* ASSIGNMENT:
Your answer must be an exact retyping of the line containing "JOY2 pin SW: B15 -> A0" and every line after it through the end of the records below, with no pictures and nothing else.

START GIVEN INFORMATION

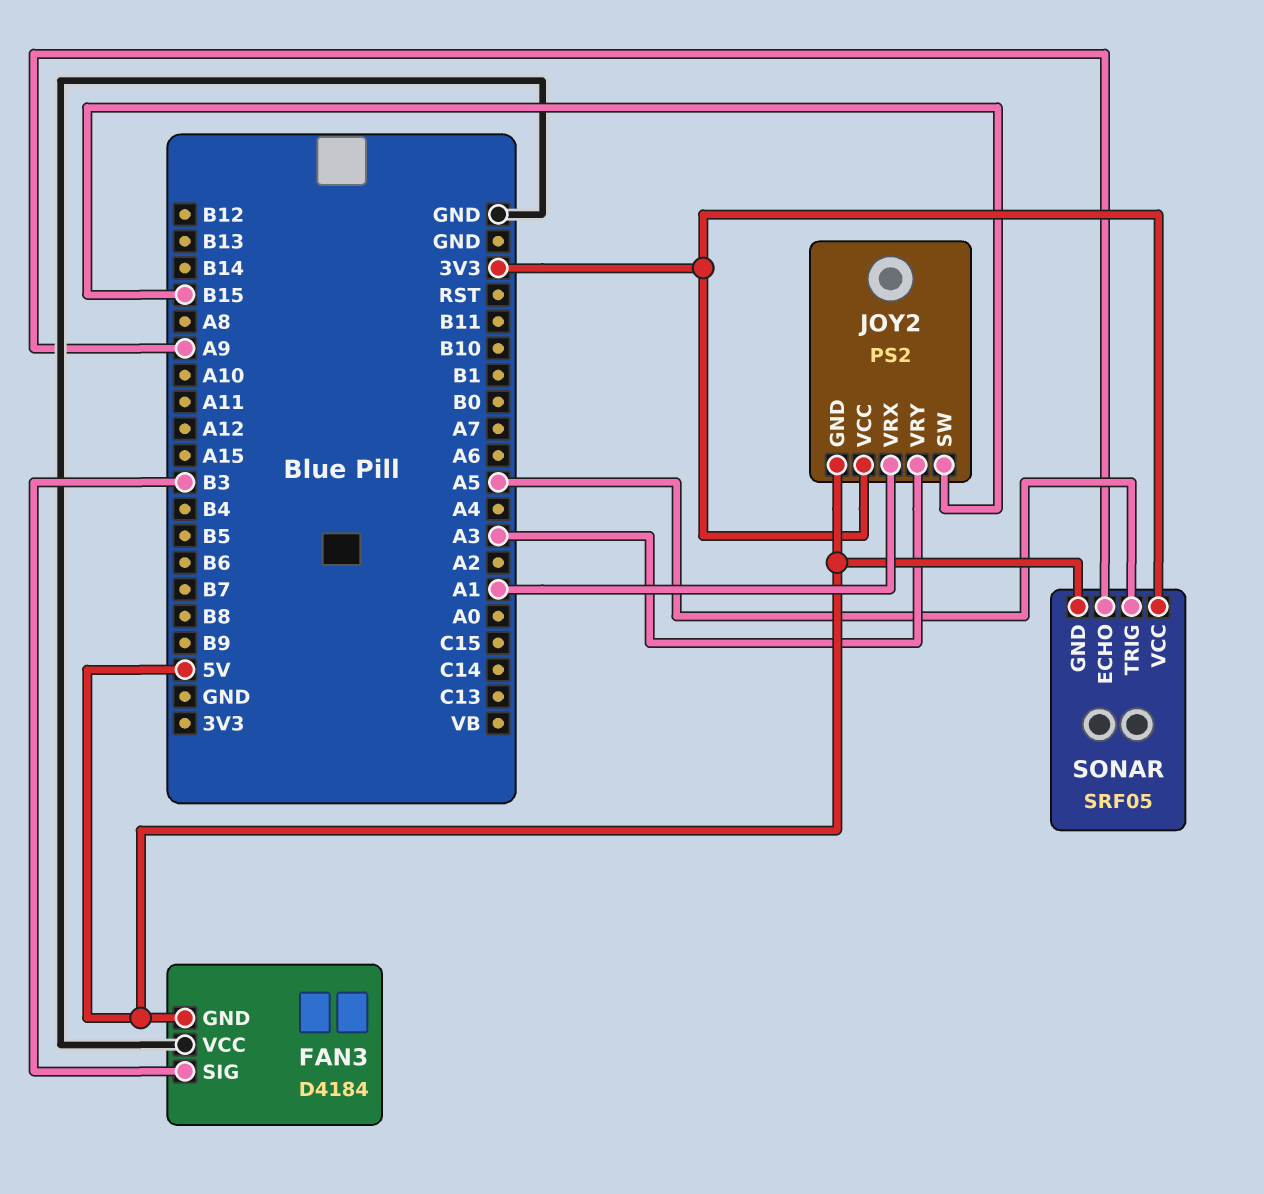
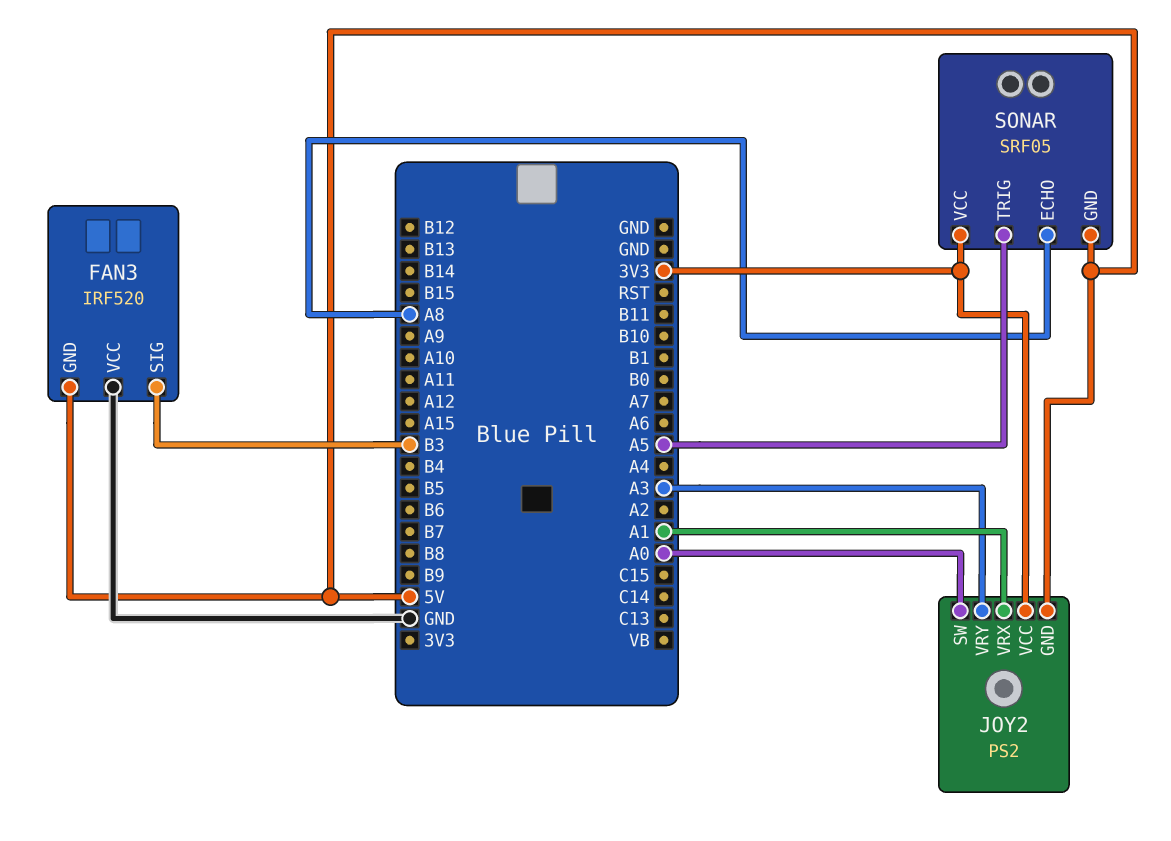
FAN3: D4184 -> IRF520
JOY2 pin SW: B15 -> A0
SONAR pin ECHO: A9 -> A8

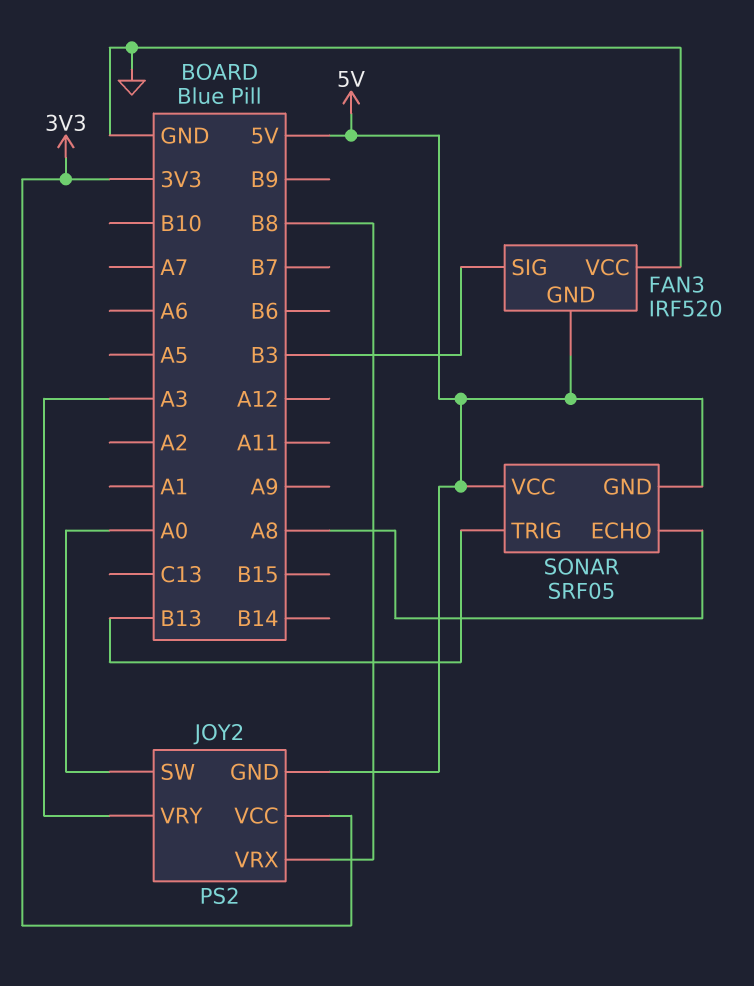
JOY2 pin VRX: A1 -> B8
SONAR pin TRIG: A5 -> B13
SONAR pin VCC: 3V3 -> 5V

END GIVEN INFORMATION

* TASK RESPONSE:
JOY2 pin SW: B15 -> A0
SONAR pin ECHO: A9 -> A8

JOY2 pin VRX: A1 -> B8
SONAR pin TRIG: A5 -> B13
SONAR pin VCC: 3V3 -> 5V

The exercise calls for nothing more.